***** Stored data

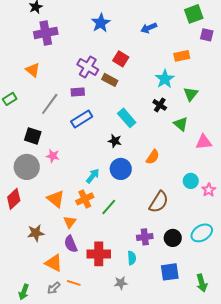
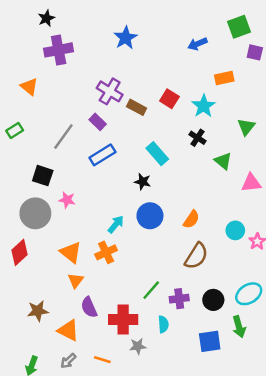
blue arrow: (149, 28) -> (197, 44), moved
red square: (121, 59) -> (169, 99), moved
orange triangle: (33, 70) -> (29, 87), moved
purple rectangle: (78, 92) -> (98, 122), turned 48
green triangle: (191, 94) -> (246, 127), moved
orange semicircle: (153, 157) -> (191, 219), moved
green line: (109, 207) -> (151, 290), moved
orange triangle: (70, 222) -> (76, 280), moved
brown star: (36, 233) -> (38, 311), moved
orange line: (74, 283) -> (102, 360), moved
gray star: (121, 283) -> (138, 346), moved
green arrow: (202, 283) -> (239, 327), moved

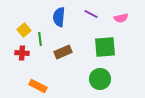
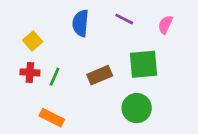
pink semicircle: (121, 18) -> (165, 25), turned 128
green line: (40, 39) -> (55, 77), moved, turned 32
brown rectangle: (63, 52) -> (100, 75), moved

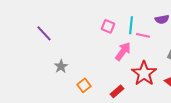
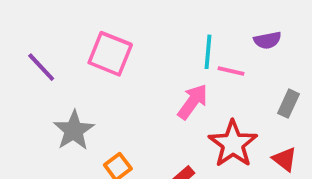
pink square: (108, 26) -> (110, 54), moved, size x1.6
gray star: (61, 66) -> (74, 130), size x1.5

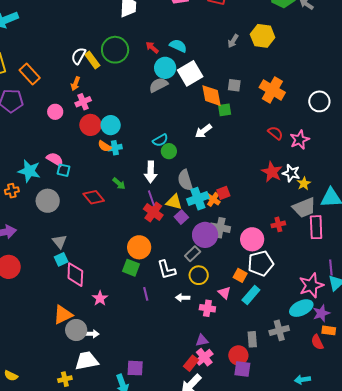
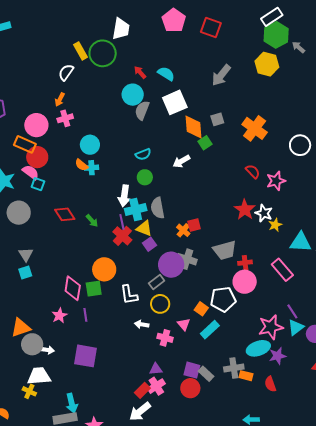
yellow hexagon: (263, 36) -> (267, 64), moved
gray arrow: (233, 41) -> (221, 75), size x1.6
green circle: (115, 50) -> (103, 53), moved
yellow rectangle: (92, 60) -> (80, 51), moved
cyan circle: (165, 68) -> (133, 95), moved
orange rectangle: (30, 74) -> (25, 144), moved, turned -30
gray semicircle: (158, 85) -> (142, 110), turned -48
gray square: (234, 85) -> (217, 119), turned -32
green square: (225, 110) -> (205, 143), turned -32
pink circle: (55, 112) -> (36, 125), size x1.5
red circle: (90, 125) -> (37, 157), moved
cyan semicircle: (160, 140) -> (143, 154), moved
green arrow: (119, 184) -> (92, 221), moved
cyan cross: (198, 199) -> (136, 210), moved
gray trapezoid: (304, 208) -> (225, 250), moved
pink rectangle: (316, 227) -> (282, 270), turned -45
pink circle: (252, 239) -> (245, 282), moved
purple line: (331, 267) -> (292, 311), turned -35
green square: (131, 268) -> (94, 289), turned -36
pink diamond: (75, 275) -> (73, 288), moved
purple line: (146, 294) -> (85, 315), moved
orange rectangle: (329, 330) -> (246, 376), moved
gray rectangle: (252, 339) -> (206, 374), turned -49
purple square: (135, 368) -> (85, 356), moved, size x1.4
purple square: (242, 369) -> (192, 370), moved
yellow cross: (65, 379) -> (29, 391), moved, turned 32

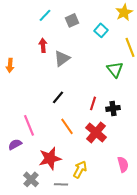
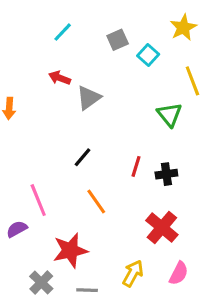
gray square: (72, 20) -> (118, 40), moved
red arrow: (43, 45) -> (60, 78), turned -64
red cross: (96, 132) -> (162, 228), moved
pink semicircle: (123, 164) -> (179, 273), moved, turned 42
yellow arrow: (80, 169) -> (133, 273), moved

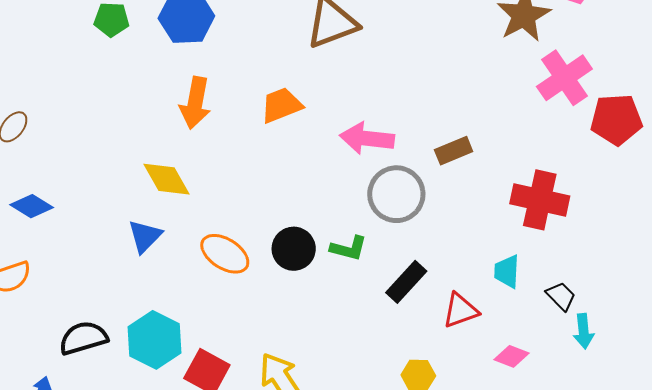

**********

Required action -> Referring to the material above, set down exactly the lines between the line with "gray semicircle: (158, 85)" and the line with "green arrow: (119, 184) -> (92, 221), moved", inclusive, and no other lines.

Output below ->
gray semicircle: (158, 85) -> (142, 110), turned -48
gray square: (234, 85) -> (217, 119), turned -32
green square: (225, 110) -> (205, 143), turned -32
pink circle: (55, 112) -> (36, 125), size x1.5
red circle: (90, 125) -> (37, 157), moved
cyan semicircle: (160, 140) -> (143, 154), moved
green arrow: (119, 184) -> (92, 221), moved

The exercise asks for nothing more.